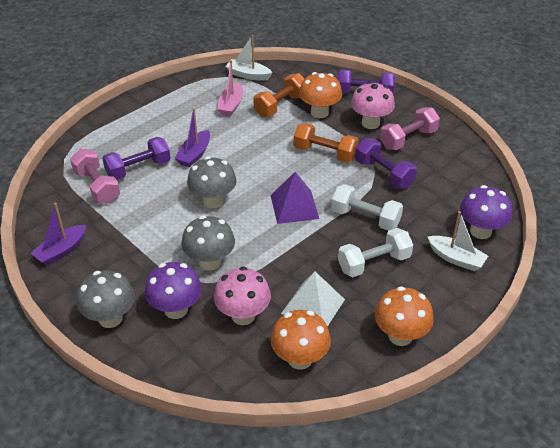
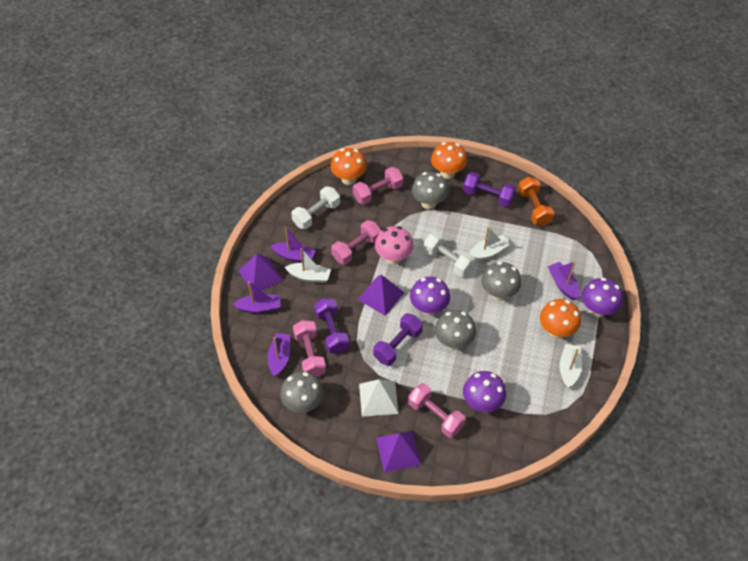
grey mushroom: [77,270,135,328] [181,215,235,271] [187,157,237,208] = 3 -> [280,372,324,413] [412,172,449,209] [435,310,476,350] [481,261,521,301] = 4
orange dumbbell: [253,73,304,117] [294,123,359,163] = 2 -> [518,177,554,226] = 1
pink boat: [217,60,243,116] = 1 -> none = 0
pink dumbbell: [70,149,120,204] [380,108,440,150] = 2 -> [293,320,326,377] [331,220,381,265] [353,167,403,205] [408,383,466,438] = 4
pink mushroom: [214,266,271,325] [351,81,395,129] = 2 -> [375,226,414,264] = 1
purple boat: [31,203,86,266] [174,108,210,167] = 2 -> [233,281,280,313] [268,333,290,377] [271,227,316,262] [548,261,580,300] = 4
purple mushroom: [145,262,202,319] [460,185,512,239] = 2 -> [410,277,450,316] [463,371,506,412] [582,277,623,317] = 3
purple pyramid: [271,172,319,224] = 1 -> [239,254,283,294] [358,275,404,316] [376,431,422,473] = 3
white boat: [225,35,273,81] [428,211,488,271] = 2 -> [285,248,331,283] [469,227,510,261] [559,344,582,388] = 3

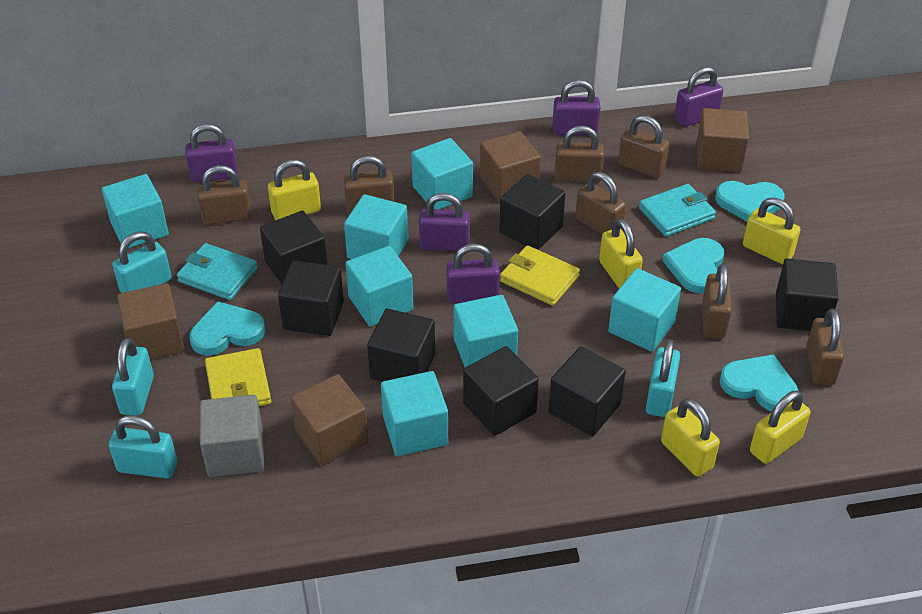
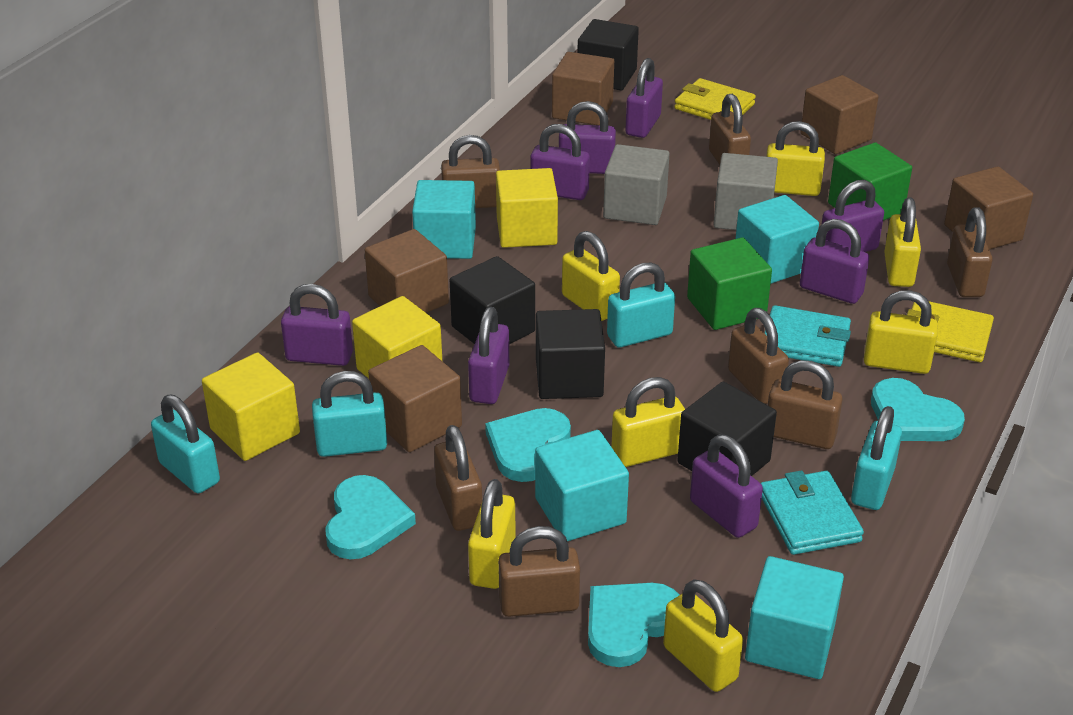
black cube: [260,210,328,284] [278,260,344,336] [367,308,435,382] [463,346,539,436] [499,174,566,250] [549,347,626,436] [776,259,839,331] = 7 -> [450,256,535,344] [536,309,605,399] [578,19,639,90] [677,382,777,476] = 4
brown cube: [117,283,185,360] [291,374,368,466] [480,131,541,203] [697,108,749,172] = 4 -> [365,229,449,313] [368,345,462,452] [552,52,614,125] [800,75,879,154] [944,166,1033,250] = 5
green cube: none = 0 -> [687,237,772,330] [828,142,912,221] = 2
grey cube: [200,395,264,477] = 1 -> [603,144,669,225] [713,153,778,230] = 2
purple padlock: [185,124,238,182] [419,193,470,251] [446,243,500,303] [553,80,600,135] [674,67,723,127] = 5 -> [281,284,353,366] [468,307,509,404] [531,124,590,200] [559,101,616,174] [625,58,663,138] [690,435,763,538] [800,219,869,304] [821,180,884,252] = 8
turquoise cube: [102,174,169,248] [344,194,408,259] [345,246,413,326] [381,371,448,456] [411,138,473,209] [454,295,518,367] [608,268,681,352] = 7 -> [412,180,476,259] [535,430,629,541] [736,195,819,284] [745,556,844,679] = 4
yellow cube: none = 0 -> [202,352,300,461] [352,296,442,379] [496,168,558,248] = 3
yellow padlock: [268,159,321,220] [599,219,643,288] [661,398,720,477] [743,198,800,264] [750,391,811,464] = 5 -> [468,479,516,589] [562,231,620,321] [611,377,685,467] [663,579,743,692] [766,121,825,196] [864,290,938,374] [884,197,921,287] = 7

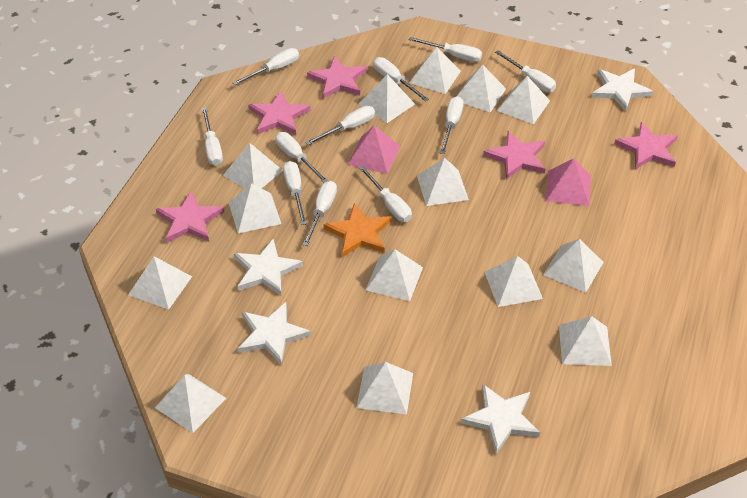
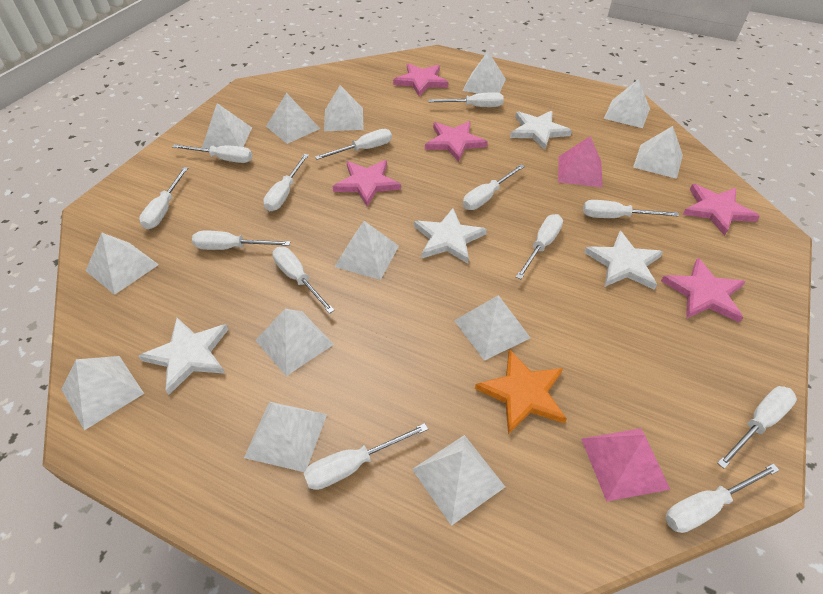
white pyramid: [128,256,192,310] [155,374,226,433] [223,143,283,188] [229,183,281,233] [356,362,413,415] [359,74,415,123] [366,249,423,301] [409,47,461,94] [417,158,469,206] [456,65,506,113] [485,256,543,307] [497,76,550,124] [543,239,604,293] [559,316,612,366] = 14 -> [61,356,144,430] [86,233,159,295] [202,103,252,149] [244,402,327,472] [256,309,334,376] [266,93,320,144] [324,85,364,131] [334,221,399,280] [412,435,505,526] [454,295,531,361] [462,52,506,94] [604,79,650,128] [633,126,683,179] = 13
white screwdriver: [202,107,223,166] [233,48,299,85] [275,132,328,183] [283,161,307,225] [303,181,337,246] [305,106,375,145] [359,166,412,222] [373,57,429,102] [409,37,482,62] [440,96,464,154] [495,50,556,92] = 11 -> [139,167,188,229] [172,144,252,163] [192,230,290,250] [263,154,309,211] [272,247,335,314] [304,423,428,490] [315,129,392,160] [428,92,504,107] [463,164,525,210] [516,214,563,279] [583,200,679,218] [665,463,779,533] [717,386,797,469] = 13

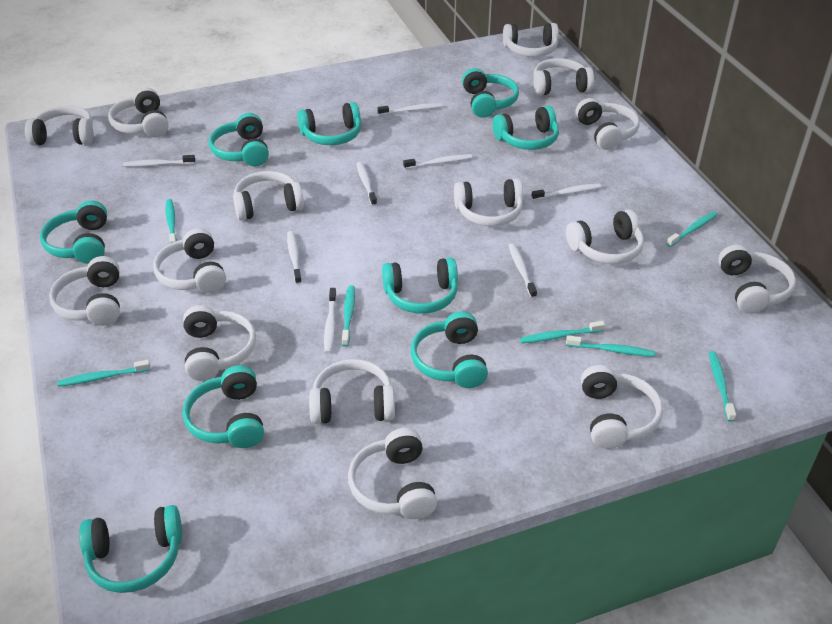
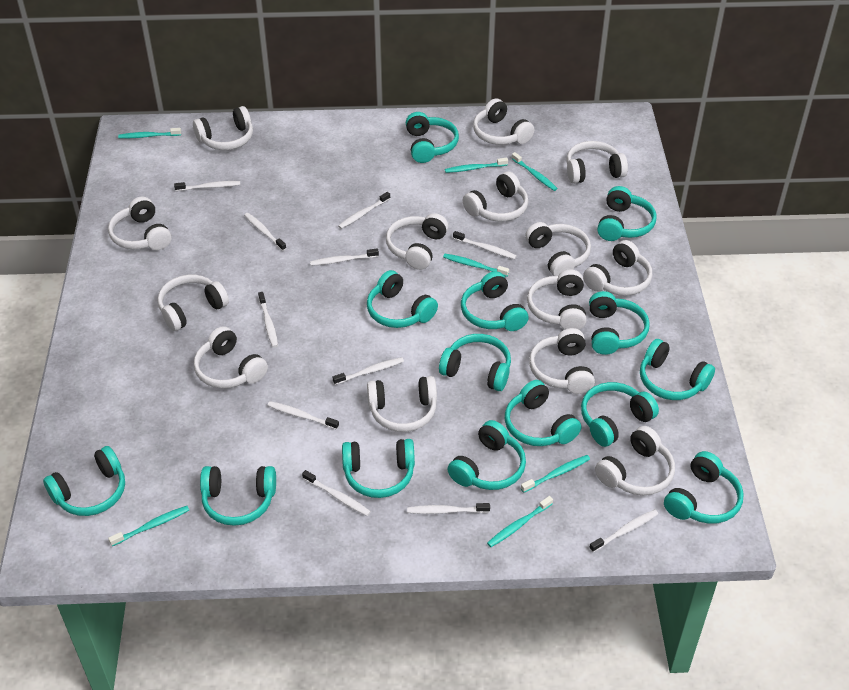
turquoise headphones: [40,200,107,264] [79,505,182,593] [183,365,264,448] [209,113,269,166] [297,102,361,145] [382,258,458,314] [411,311,488,388] [462,68,519,118] [492,106,559,150] = 9 -> [43,446,125,516] [200,466,276,526] [342,439,415,498] [367,270,438,328] [406,112,459,163] [439,334,511,391] [447,420,526,490] [461,271,529,331] [505,380,581,446] [581,382,659,447] [589,291,650,355] [597,186,657,241] [640,339,715,400] [664,451,744,524] = 14
white headphones: [25,106,93,146] [49,256,120,326] [108,87,169,137] [153,228,226,293] [183,305,256,381] [233,171,304,221] [309,359,395,424] [348,428,437,519] [454,179,523,226] [503,23,559,57] [533,58,594,96] [566,209,644,264] [575,98,640,150] [581,365,663,449] [718,245,796,314] = 15 -> [108,197,172,250] [158,275,229,331] [193,106,253,150] [194,326,268,388] [367,376,437,432] [386,213,449,270] [463,171,528,222] [473,99,534,145] [525,222,591,276] [527,270,587,330] [529,328,595,394] [566,141,628,184] [583,240,652,296] [595,426,675,495] = 14
white toothbrush: [123,155,195,167] [287,231,302,284] [324,288,337,353] [357,162,377,206] [377,103,443,115] [403,154,472,169] [509,244,537,298] [531,184,601,200] = 8 -> [174,181,240,191] [244,213,286,251] [258,292,278,348] [268,401,339,430] [302,470,371,516] [310,248,379,266] [333,357,404,385] [338,192,390,229] [407,503,490,514] [453,231,517,259] [589,509,658,552] = 11

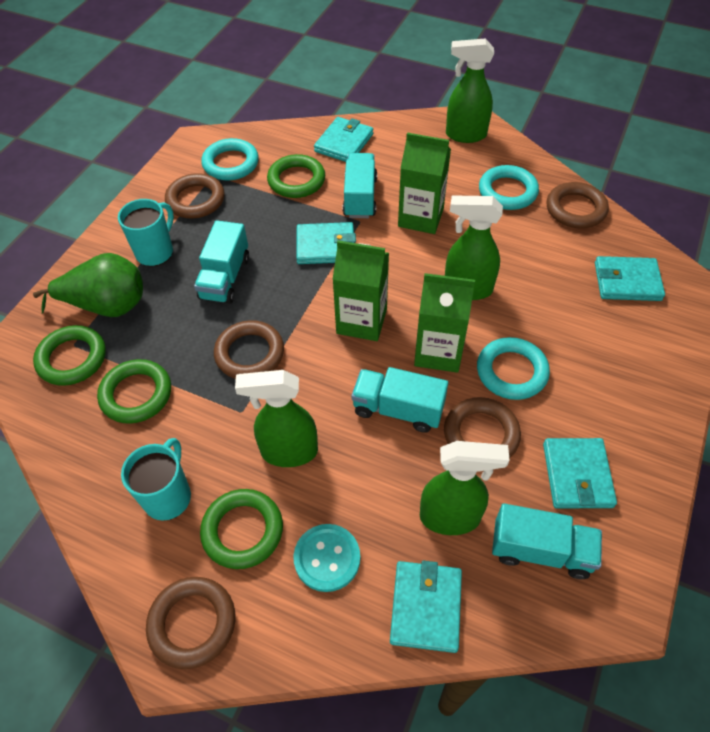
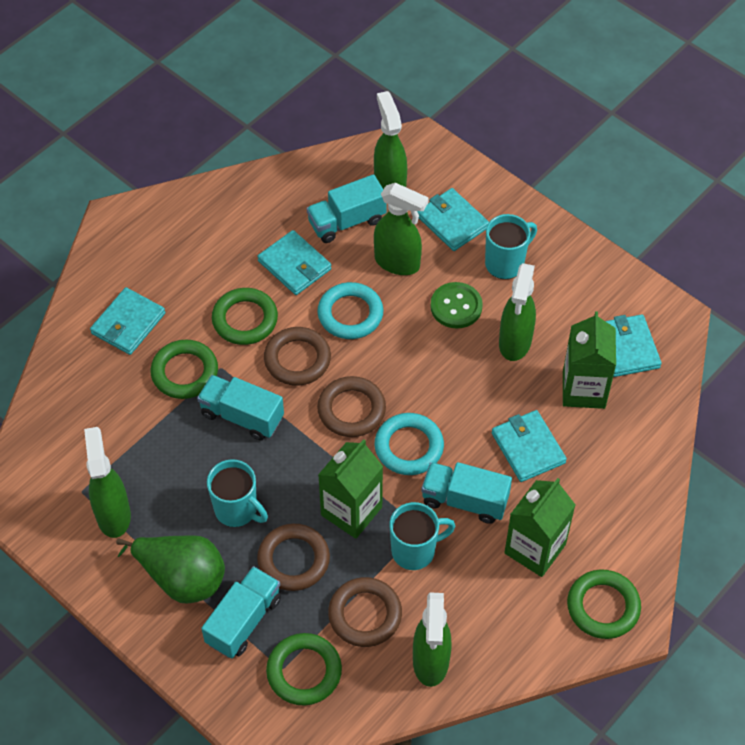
brown ring: [146,577,235,669] [165,173,225,219] [214,320,284,379] [444,397,521,458] [547,182,609,228] = 5 -> [257,524,330,591] [264,327,331,386] [317,376,386,437] [328,577,402,647] = 4
green button: none = 0 -> [430,282,483,328] = 1
green spray bottle: [235,370,318,467] [420,441,510,535] [445,195,503,300] [446,38,494,143] = 4 -> [84,427,131,538] [374,91,407,189] [374,183,429,275] [413,592,452,687] [499,263,536,361] = 5
turquoise button: [293,524,360,592] = 1 -> none = 0
turquoise mug: [118,199,174,267] [121,438,191,521] = 2 -> [207,459,268,527] [390,502,455,570] [485,214,537,279] = 3
turquoise ring: [201,138,259,181] [477,337,550,400] [479,165,539,210] = 3 -> [318,282,383,339] [374,413,444,475] = 2

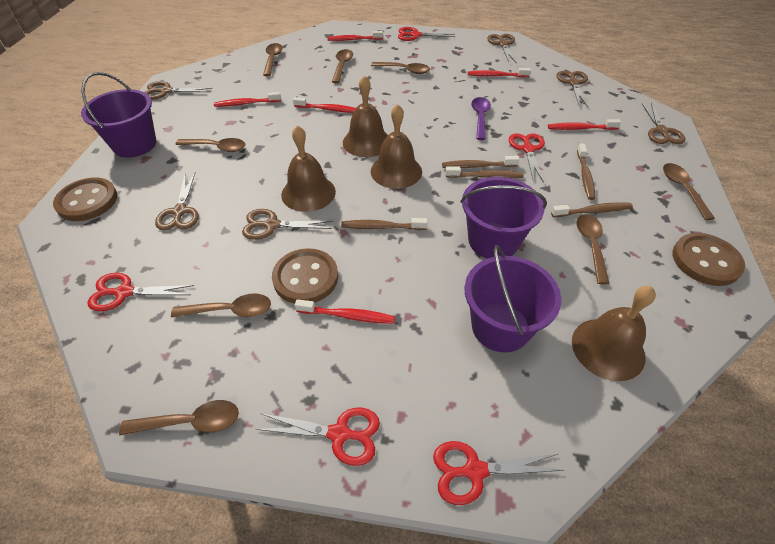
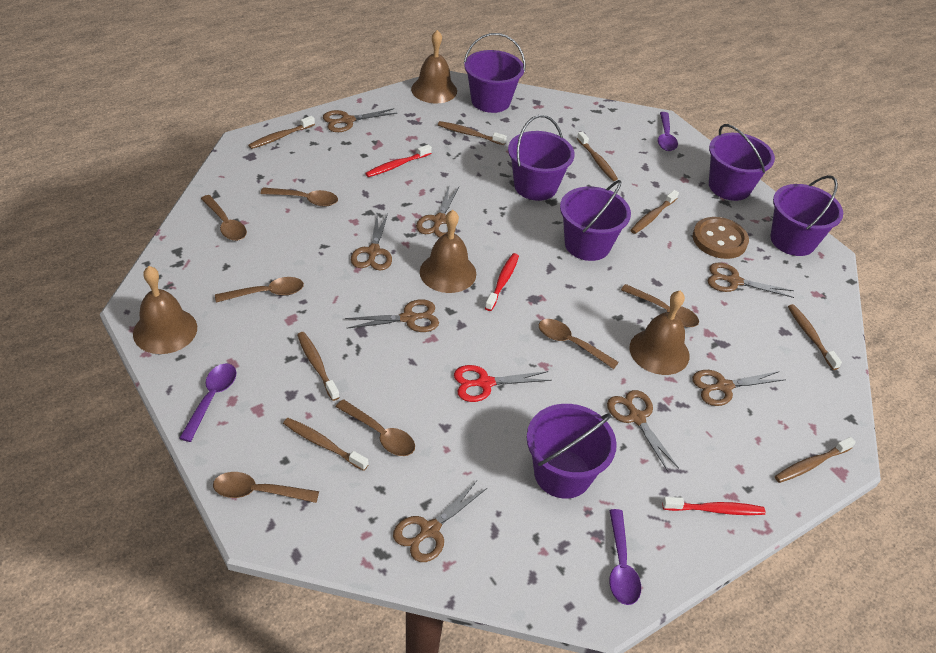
brown button: [53,178,118,221] [272,248,338,304] [672,233,745,286] = 3 -> [693,217,749,259] = 1
brown scissors: [144,81,213,100] [155,173,198,230] [242,209,333,240] [487,34,517,64] [557,71,588,107] [641,103,685,144] = 6 -> [323,108,398,132] [345,299,439,332] [351,213,392,271] [393,481,487,562] [416,187,459,238] [607,390,679,472] [692,370,786,406] [708,263,794,298] = 8
brown spoon: [119,400,239,436] [171,293,271,318] [175,138,245,152] [263,43,283,76] [332,49,353,83] [371,62,430,74] [576,214,610,285] [663,163,715,220] = 8 -> [201,195,247,241] [213,472,319,503] [215,277,304,303] [260,187,338,207] [335,399,415,456] [539,319,619,369] [621,284,699,327] = 7
brown toothbrush: [341,218,428,230] [442,156,520,168] [445,166,524,179] [551,202,633,217] [577,143,595,200] = 5 -> [248,116,315,149] [283,418,369,471] [297,332,340,401] [438,121,507,145] [577,131,618,181] [631,190,679,234] [775,437,856,483] [788,304,842,370] = 8
purple bucket: [81,72,156,158] [460,177,547,259] [465,245,562,353] = 3 -> [464,33,525,113] [508,115,575,201] [527,404,617,499] [560,180,631,261] [709,124,775,201] [771,175,843,256] = 6
purple spoon: [471,97,491,140] = 1 -> [179,363,237,442] [609,509,641,605] [658,112,678,151] = 3
red scissors: [88,273,194,311] [256,408,380,466] [398,27,455,41] [433,441,565,505] [509,133,545,183] = 5 -> [454,365,552,402] = 1
red toothbrush: [214,92,281,107] [293,97,356,113] [295,299,395,324] [327,31,383,41] [468,68,531,77] [548,119,621,130] = 6 -> [365,144,432,177] [485,253,519,311] [663,497,765,515] = 3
::::
WHAT TO PRODUCE:
Of the records above, copy each line that includes "pyramid".

FINISHED TASK:
purple pyramid: [271,172,319,224] = 1 -> [239,254,283,294] [358,275,404,316] [376,431,422,473] = 3
white pyramid: [128,256,192,310] [155,374,226,433] [223,143,283,188] [229,183,281,233] [356,362,413,415] [359,74,415,123] [366,249,423,301] [409,47,461,94] [417,158,469,206] [456,65,506,113] [485,256,543,307] [497,76,550,124] [543,239,604,293] [559,316,612,366] = 14 -> [61,356,144,430] [86,233,159,295] [202,103,252,149] [244,402,327,472] [256,309,334,376] [266,93,320,144] [324,85,364,131] [334,221,399,280] [412,435,505,526] [454,295,531,361] [462,52,506,94] [604,79,650,128] [633,126,683,179] = 13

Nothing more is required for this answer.